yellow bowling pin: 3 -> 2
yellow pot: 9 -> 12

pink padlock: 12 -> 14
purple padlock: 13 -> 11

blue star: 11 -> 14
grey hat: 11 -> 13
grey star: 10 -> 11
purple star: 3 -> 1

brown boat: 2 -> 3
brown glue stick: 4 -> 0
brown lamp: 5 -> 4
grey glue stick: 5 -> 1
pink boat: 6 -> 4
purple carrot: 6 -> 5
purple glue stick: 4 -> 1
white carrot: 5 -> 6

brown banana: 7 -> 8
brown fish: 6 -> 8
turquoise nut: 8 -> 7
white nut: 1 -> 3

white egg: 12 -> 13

= = =

= Problem details =
After reading through the material, print all of it again exactly.

= Response =
yellow bowling pin: 3 -> 2
yellow pot: 9 -> 12

pink padlock: 12 -> 14
purple padlock: 13 -> 11

blue star: 11 -> 14
grey hat: 11 -> 13
grey star: 10 -> 11
purple star: 3 -> 1

brown boat: 2 -> 3
brown glue stick: 4 -> 0
brown lamp: 5 -> 4
grey glue stick: 5 -> 1
pink boat: 6 -> 4
purple carrot: 6 -> 5
purple glue stick: 4 -> 1
white carrot: 5 -> 6

brown banana: 7 -> 8
brown fish: 6 -> 8
turquoise nut: 8 -> 7
white nut: 1 -> 3

white egg: 12 -> 13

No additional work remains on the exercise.